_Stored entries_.
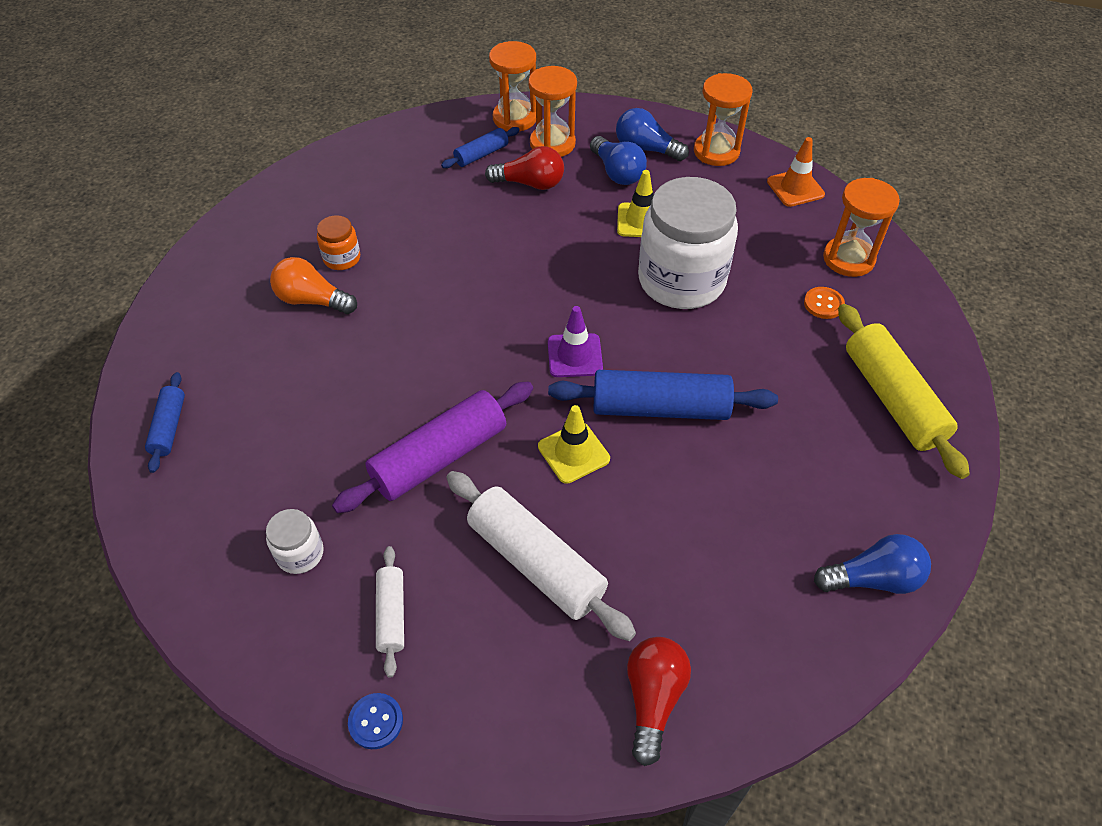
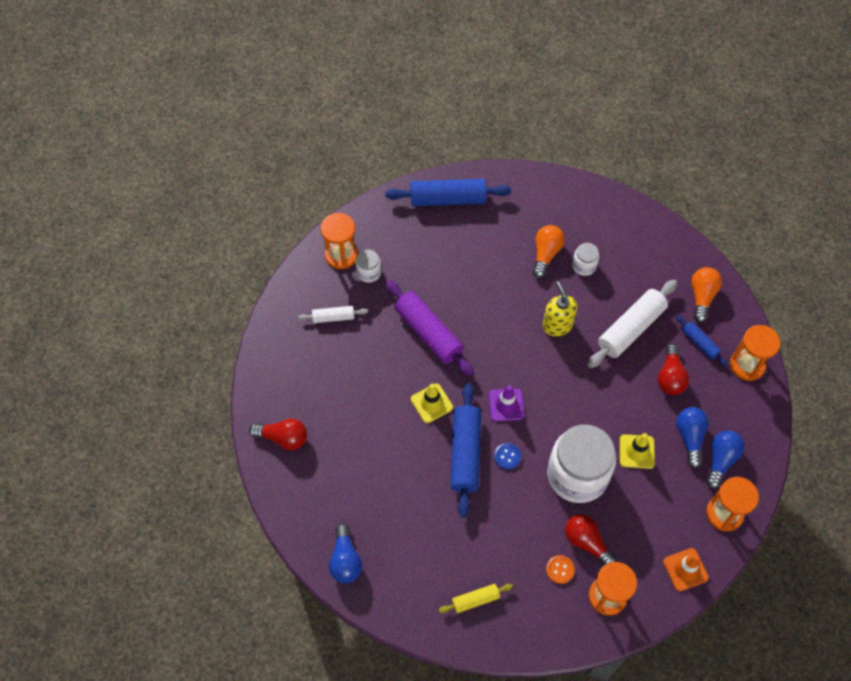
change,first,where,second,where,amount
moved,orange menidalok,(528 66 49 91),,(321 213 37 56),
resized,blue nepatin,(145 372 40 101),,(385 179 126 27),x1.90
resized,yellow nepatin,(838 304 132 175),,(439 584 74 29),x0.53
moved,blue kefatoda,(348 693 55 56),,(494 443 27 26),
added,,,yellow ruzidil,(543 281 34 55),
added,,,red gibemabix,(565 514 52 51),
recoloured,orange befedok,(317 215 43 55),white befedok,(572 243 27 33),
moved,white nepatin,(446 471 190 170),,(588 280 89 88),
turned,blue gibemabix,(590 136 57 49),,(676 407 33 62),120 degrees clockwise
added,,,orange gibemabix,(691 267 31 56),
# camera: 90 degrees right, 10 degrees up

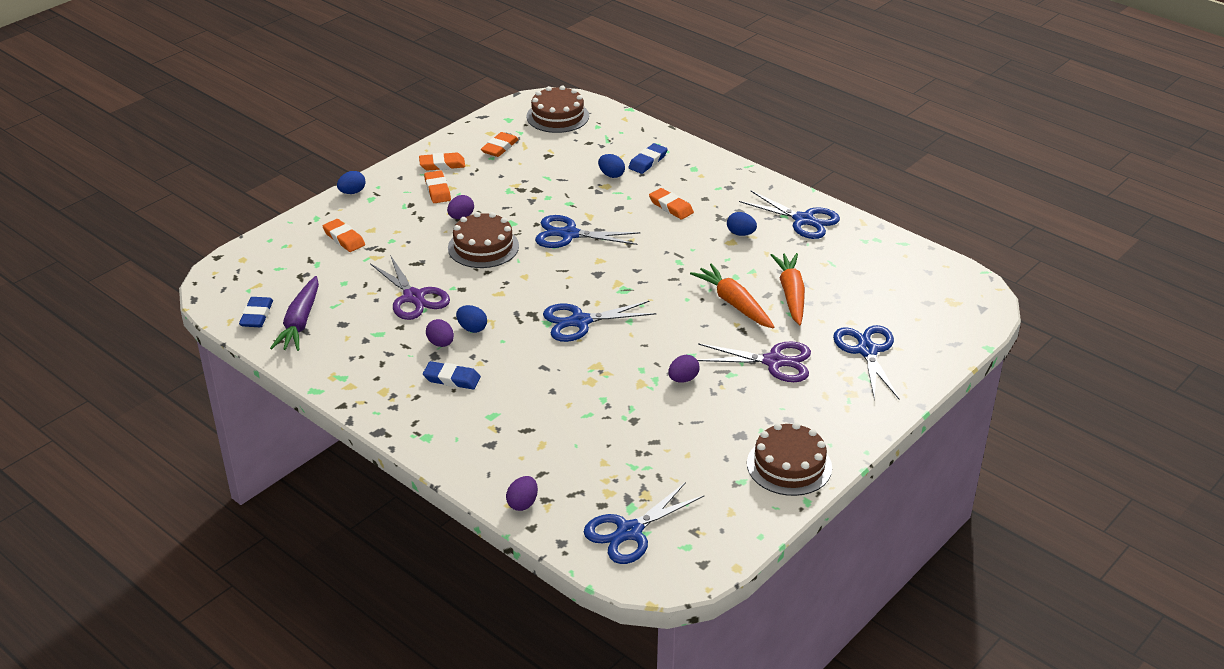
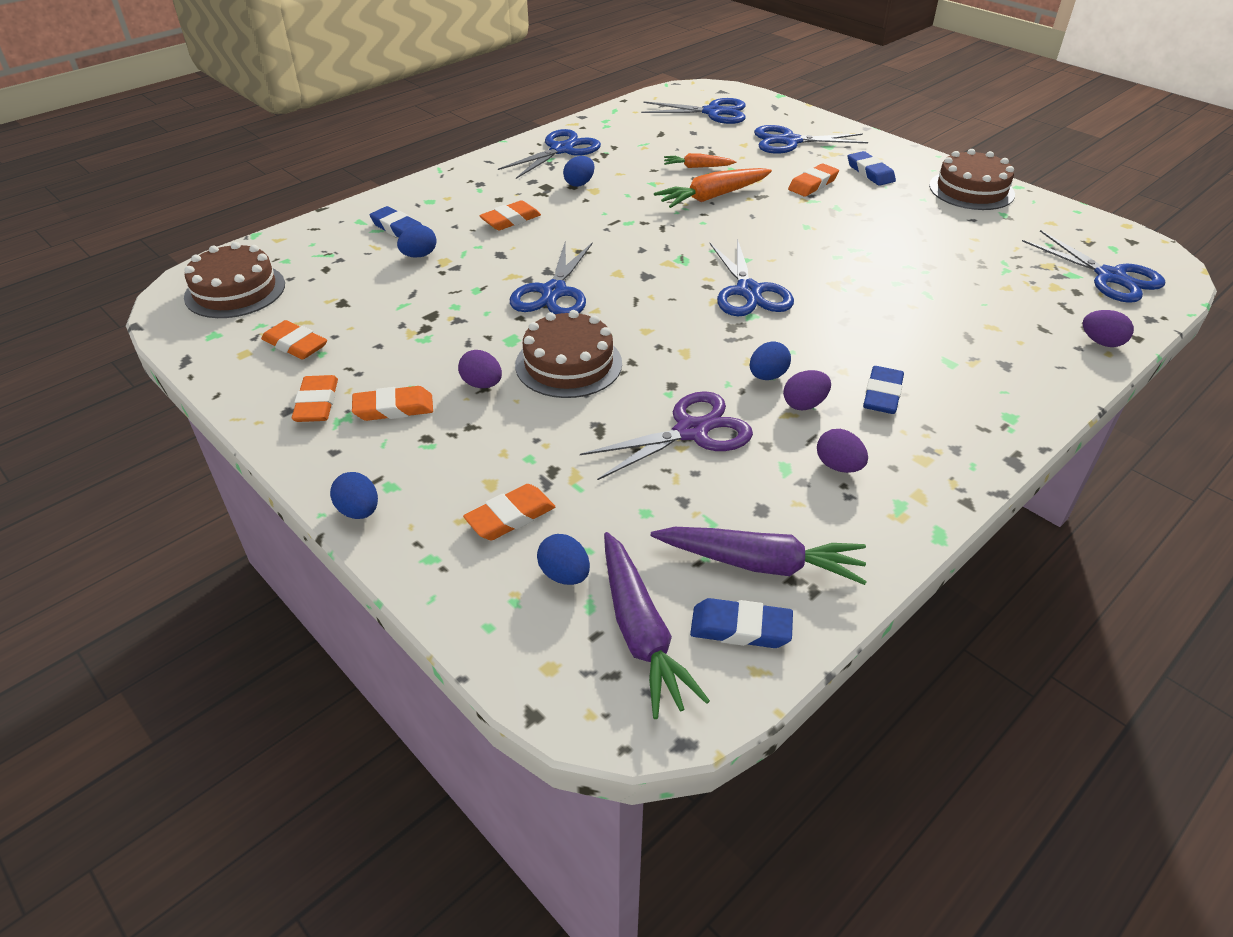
change,first,where,second,where,amount
added,,,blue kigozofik,(537 534 53 51),
added,,,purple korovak,(604 532 106 187),
added,,,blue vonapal,(641 98 105 26),
resized,orange korovak,(771 253 34 72),,(664 153 73 15),x0.58
replaced,purple vonapal,(698 341 113 41),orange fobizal,(788 163 51 33),
moved,purple kigozofik,(668 355 32 28),,(817 429 51 44),
added,,,blue fobizal,(848 151 48 35),
# camera: 85 degrees left, 5 degrees up

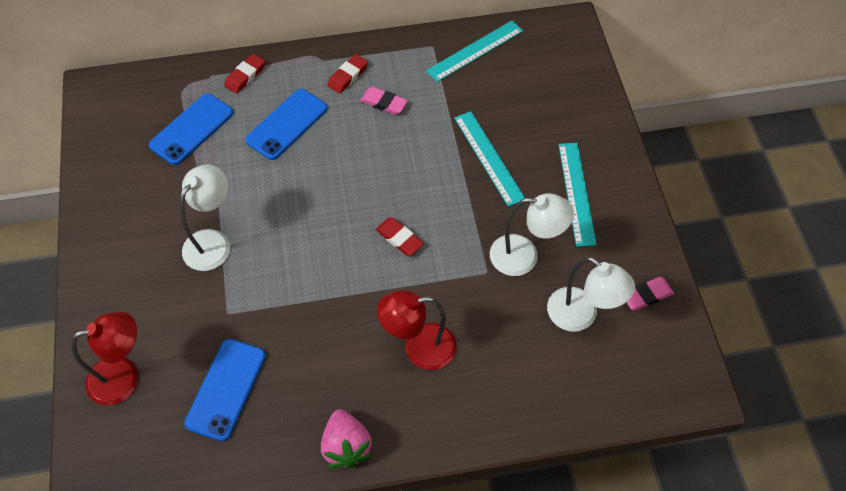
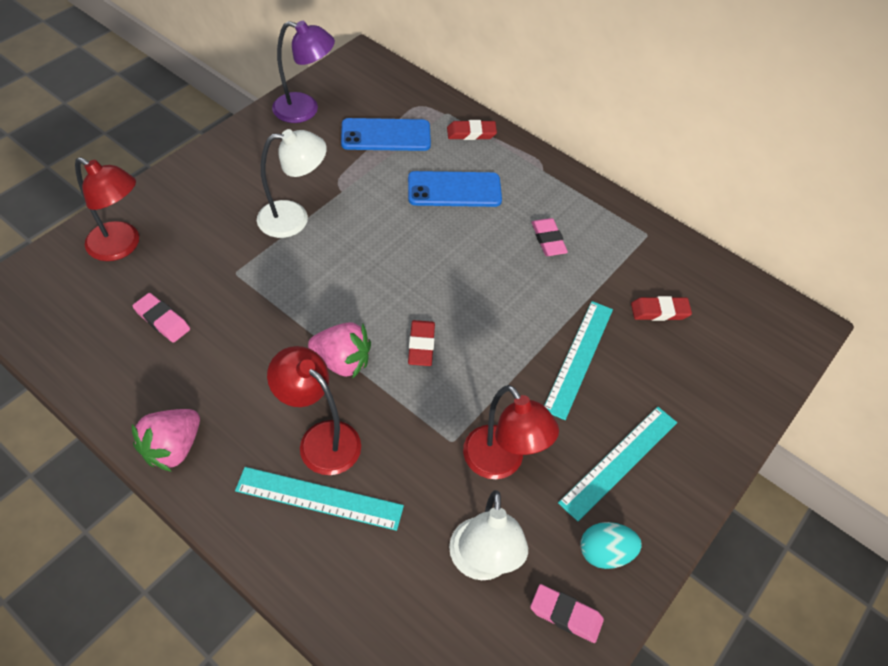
change,first,where,second,where,amount
replaced,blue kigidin,(184 339 82 102),pink fobizal,(132 293 58 50),
moved,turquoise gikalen,(426 21 97 61),,(235 467 169 64),
added,,,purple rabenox,(272 21 63 102),
added,,,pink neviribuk,(308 322 63 56),
recoloured,white rabenox,(490 193 84 83),red rabenox,(463 385 96 94),
added,,,turquoise kigozofik,(580 522 62 47),
moved,red fobizal,(327 54 41 40),,(631 296 61 25),
# camera: 45 degrees right, 5 degrees down

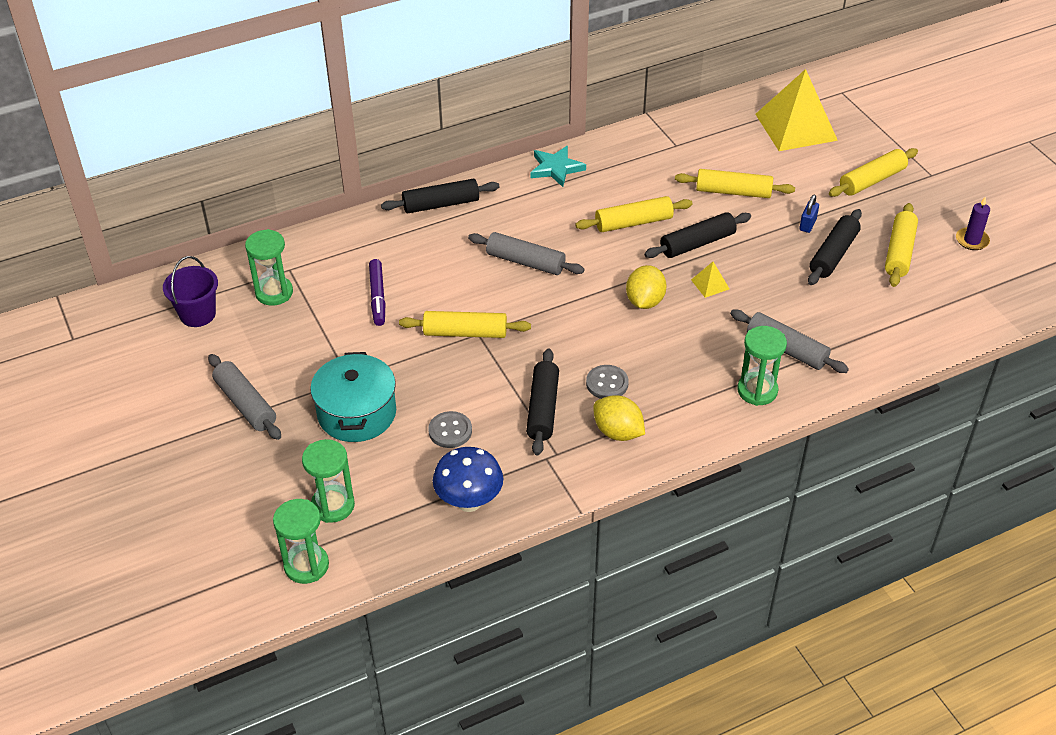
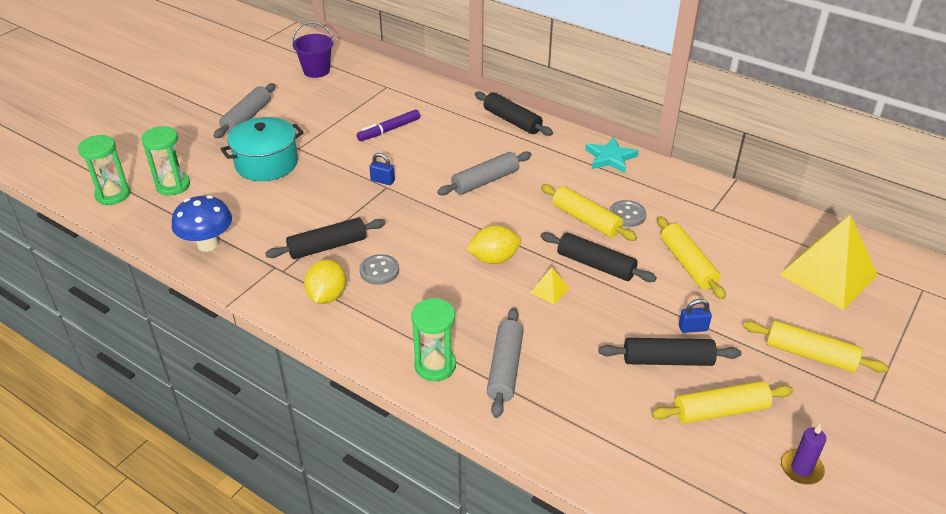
change,first,where,second,where,amount
replaced,yellow nepatin,(399 311 132 27),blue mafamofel,(369 153 26 32),
turned,grey nepatin,(468 232 117 43),,(437 152 95 43),60 degrees clockwise
moved,grey kefatoda,(428 411 44 37),,(609 200 37 27),
removed,green menidalok,(245 229 48 77),,,
# camera: 60 degrees right, 5 degrees down

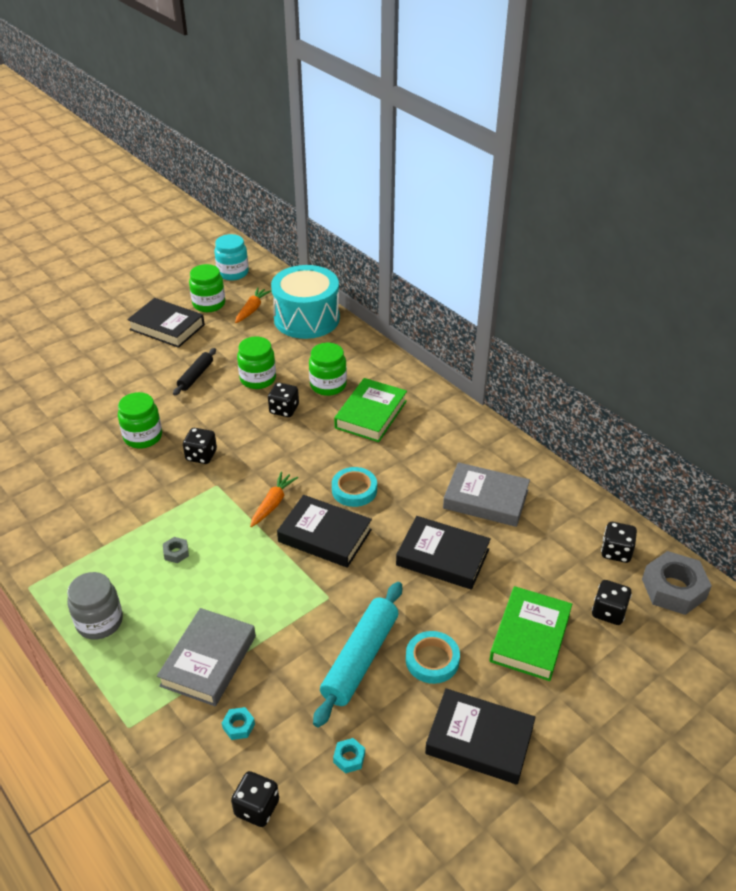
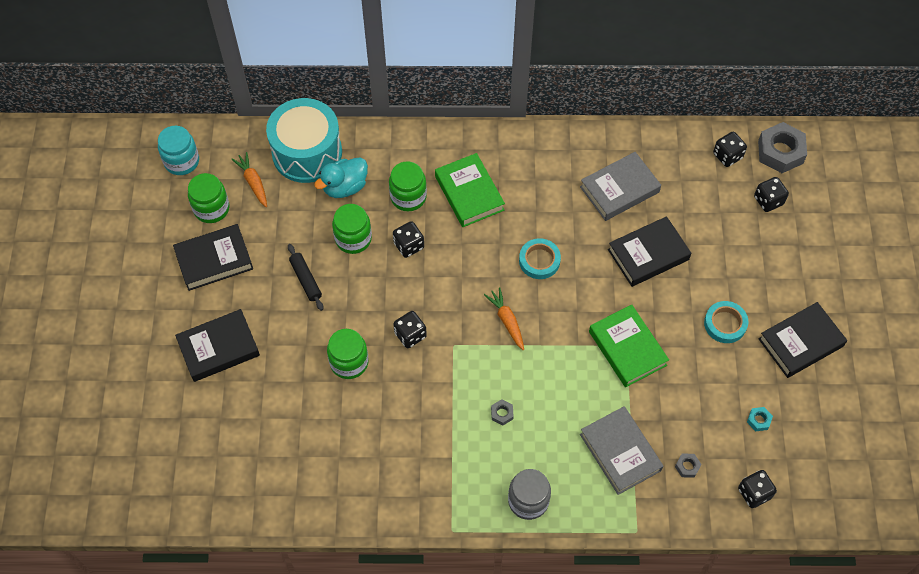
change,first,where,second,where,amount
moved,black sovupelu,(277 495 95 73),,(175 309 85 73),
added,,,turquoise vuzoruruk,(314 157 54 41),
moved,green sovupelu,(489 586 83 95),,(589 304 80 83),
recoloured,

_Task statement_. Take the lines above from the top of the records through the one with "added,,,orange gibemabix,(691 267" and repeat them exactly, without any pictures.

_Written answer_.
change,first,where,second,where,amount
moved,orange menidalok,(528 66 49 91),,(321 213 37 56),
resized,blue nepatin,(145 372 40 101),,(385 179 126 27),x1.90
resized,yellow nepatin,(838 304 132 175),,(439 584 74 29),x0.53
moved,blue kefatoda,(348 693 55 56),,(494 443 27 26),
added,,,yellow ruzidil,(543 281 34 55),
added,,,red gibemabix,(565 514 52 51),
recoloured,orange befedok,(317 215 43 55),white befedok,(572 243 27 33),
moved,white nepatin,(446 471 190 170),,(588 280 89 88),
turned,blue gibemabix,(590 136 57 49),,(676 407 33 62),120 degrees clockwise
added,,,orange gibemabix,(691 267 31 56),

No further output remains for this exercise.